■ Aim of the exercise
Please return the listing exactly as it stands, skipping any pictures.

■ Collected data
====

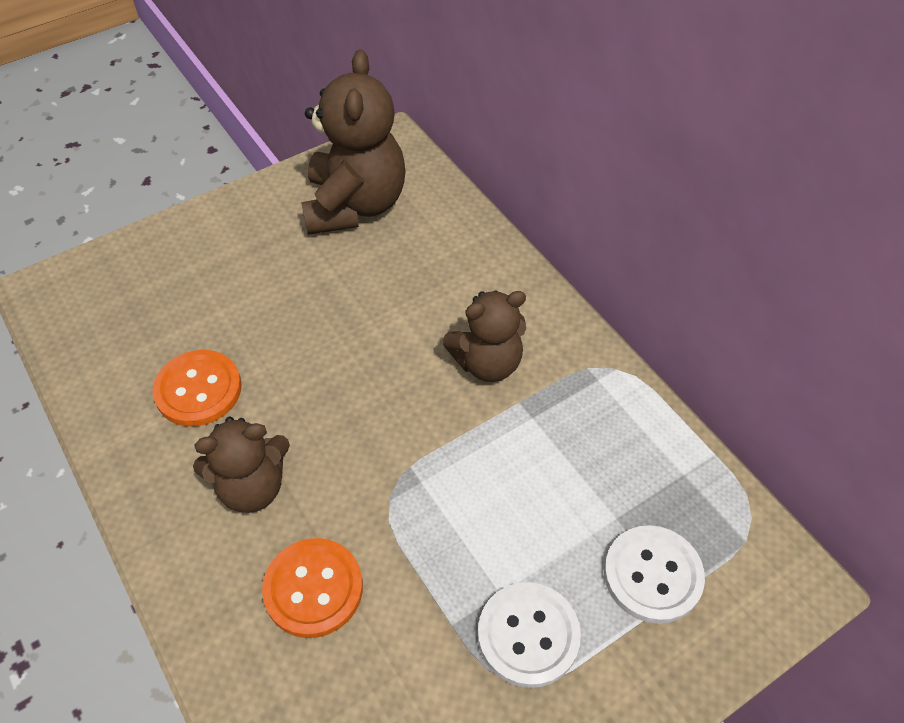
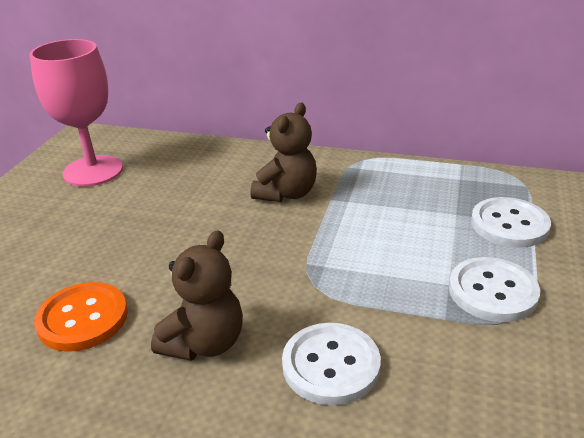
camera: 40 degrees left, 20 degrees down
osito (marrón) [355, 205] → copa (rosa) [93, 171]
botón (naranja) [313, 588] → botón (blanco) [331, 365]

====

■ Solution
camera: 40 degrees left, 20 degrees down
osito (marrón) [355, 205] → copa (rosa) [93, 171]
botón (naranja) [313, 588] → botón (blanco) [331, 365]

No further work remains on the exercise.